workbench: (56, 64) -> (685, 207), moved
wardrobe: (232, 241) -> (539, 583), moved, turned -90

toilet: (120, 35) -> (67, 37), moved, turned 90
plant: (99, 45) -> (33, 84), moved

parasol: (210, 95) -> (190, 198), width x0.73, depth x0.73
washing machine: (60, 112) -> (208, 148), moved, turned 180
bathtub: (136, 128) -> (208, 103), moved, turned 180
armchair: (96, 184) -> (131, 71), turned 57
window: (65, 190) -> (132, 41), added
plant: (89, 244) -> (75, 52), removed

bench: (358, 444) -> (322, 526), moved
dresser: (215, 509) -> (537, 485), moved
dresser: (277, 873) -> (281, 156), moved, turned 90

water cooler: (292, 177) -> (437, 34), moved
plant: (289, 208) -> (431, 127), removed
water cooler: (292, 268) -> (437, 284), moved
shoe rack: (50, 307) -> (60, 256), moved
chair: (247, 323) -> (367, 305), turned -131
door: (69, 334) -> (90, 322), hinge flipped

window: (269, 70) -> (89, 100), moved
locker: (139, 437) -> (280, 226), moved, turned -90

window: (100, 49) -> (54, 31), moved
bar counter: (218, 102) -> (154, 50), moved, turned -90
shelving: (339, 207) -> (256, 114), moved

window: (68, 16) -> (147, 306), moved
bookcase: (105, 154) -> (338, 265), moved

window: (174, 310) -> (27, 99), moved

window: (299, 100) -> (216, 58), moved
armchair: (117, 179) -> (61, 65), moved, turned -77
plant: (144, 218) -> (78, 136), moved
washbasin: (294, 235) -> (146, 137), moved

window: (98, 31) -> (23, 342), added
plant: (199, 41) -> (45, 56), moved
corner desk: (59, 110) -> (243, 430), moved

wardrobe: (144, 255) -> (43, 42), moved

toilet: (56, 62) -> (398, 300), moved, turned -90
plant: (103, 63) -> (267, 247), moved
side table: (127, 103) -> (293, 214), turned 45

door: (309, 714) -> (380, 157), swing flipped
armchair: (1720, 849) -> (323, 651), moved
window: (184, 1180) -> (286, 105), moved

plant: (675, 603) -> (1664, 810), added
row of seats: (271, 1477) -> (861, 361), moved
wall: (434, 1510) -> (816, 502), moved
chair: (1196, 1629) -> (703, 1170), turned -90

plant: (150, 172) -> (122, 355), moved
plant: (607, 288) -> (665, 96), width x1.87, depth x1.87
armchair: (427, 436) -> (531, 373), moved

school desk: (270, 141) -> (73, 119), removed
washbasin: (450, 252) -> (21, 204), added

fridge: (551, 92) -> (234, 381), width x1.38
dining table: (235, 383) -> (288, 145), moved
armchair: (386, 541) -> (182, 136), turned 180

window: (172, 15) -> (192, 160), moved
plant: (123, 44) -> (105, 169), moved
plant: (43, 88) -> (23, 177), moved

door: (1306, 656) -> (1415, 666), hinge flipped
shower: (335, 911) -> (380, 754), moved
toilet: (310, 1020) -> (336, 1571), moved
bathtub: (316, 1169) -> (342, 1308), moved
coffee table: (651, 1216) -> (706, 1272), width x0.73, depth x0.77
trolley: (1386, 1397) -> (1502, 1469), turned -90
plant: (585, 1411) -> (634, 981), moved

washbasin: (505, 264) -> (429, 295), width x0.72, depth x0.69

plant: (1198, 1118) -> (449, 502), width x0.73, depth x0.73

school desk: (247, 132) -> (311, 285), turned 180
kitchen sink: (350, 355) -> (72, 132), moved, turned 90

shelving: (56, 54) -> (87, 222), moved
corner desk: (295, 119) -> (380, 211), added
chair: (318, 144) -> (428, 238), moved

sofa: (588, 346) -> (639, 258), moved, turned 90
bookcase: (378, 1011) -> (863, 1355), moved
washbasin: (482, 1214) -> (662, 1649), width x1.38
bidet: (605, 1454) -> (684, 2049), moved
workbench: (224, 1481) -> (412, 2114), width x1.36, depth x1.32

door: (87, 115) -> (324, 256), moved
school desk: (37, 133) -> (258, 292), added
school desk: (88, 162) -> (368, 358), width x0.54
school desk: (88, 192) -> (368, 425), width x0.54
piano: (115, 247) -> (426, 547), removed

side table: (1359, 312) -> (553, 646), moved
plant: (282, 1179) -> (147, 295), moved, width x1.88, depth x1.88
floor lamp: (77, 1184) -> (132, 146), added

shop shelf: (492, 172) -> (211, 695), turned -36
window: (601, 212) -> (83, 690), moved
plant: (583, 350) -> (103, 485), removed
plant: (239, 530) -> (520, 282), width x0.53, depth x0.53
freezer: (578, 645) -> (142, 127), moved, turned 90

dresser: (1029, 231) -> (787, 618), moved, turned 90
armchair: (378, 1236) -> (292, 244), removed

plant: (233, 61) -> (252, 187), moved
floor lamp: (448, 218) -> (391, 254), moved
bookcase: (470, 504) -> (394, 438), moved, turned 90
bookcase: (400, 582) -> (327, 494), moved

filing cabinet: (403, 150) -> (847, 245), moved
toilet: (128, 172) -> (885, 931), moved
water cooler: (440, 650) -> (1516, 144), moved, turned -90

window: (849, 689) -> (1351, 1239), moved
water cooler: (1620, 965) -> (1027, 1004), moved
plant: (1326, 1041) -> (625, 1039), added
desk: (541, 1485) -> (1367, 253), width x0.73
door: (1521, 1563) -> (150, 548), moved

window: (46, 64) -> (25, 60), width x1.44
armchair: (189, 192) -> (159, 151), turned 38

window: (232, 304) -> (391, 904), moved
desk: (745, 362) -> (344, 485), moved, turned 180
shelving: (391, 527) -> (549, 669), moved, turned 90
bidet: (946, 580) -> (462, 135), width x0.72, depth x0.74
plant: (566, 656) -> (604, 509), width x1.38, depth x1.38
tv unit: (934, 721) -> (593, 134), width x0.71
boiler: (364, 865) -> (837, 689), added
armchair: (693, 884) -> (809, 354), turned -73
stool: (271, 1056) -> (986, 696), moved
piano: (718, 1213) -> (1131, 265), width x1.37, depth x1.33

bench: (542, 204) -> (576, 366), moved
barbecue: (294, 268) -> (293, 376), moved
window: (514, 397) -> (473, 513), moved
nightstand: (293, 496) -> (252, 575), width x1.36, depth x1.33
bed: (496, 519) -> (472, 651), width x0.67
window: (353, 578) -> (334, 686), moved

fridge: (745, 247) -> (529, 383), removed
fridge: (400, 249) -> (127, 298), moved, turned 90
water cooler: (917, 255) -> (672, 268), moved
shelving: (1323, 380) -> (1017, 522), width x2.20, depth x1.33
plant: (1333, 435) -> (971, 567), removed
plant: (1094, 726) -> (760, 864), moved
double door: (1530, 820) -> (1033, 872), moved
******
## PROBLEM
Return each line from the material that includes the string "workbench".

## ANSWER BOX
workbench: (56, 64) -> (685, 207), moved
workbench: (224, 1481) -> (412, 2114), width x1.36, depth x1.32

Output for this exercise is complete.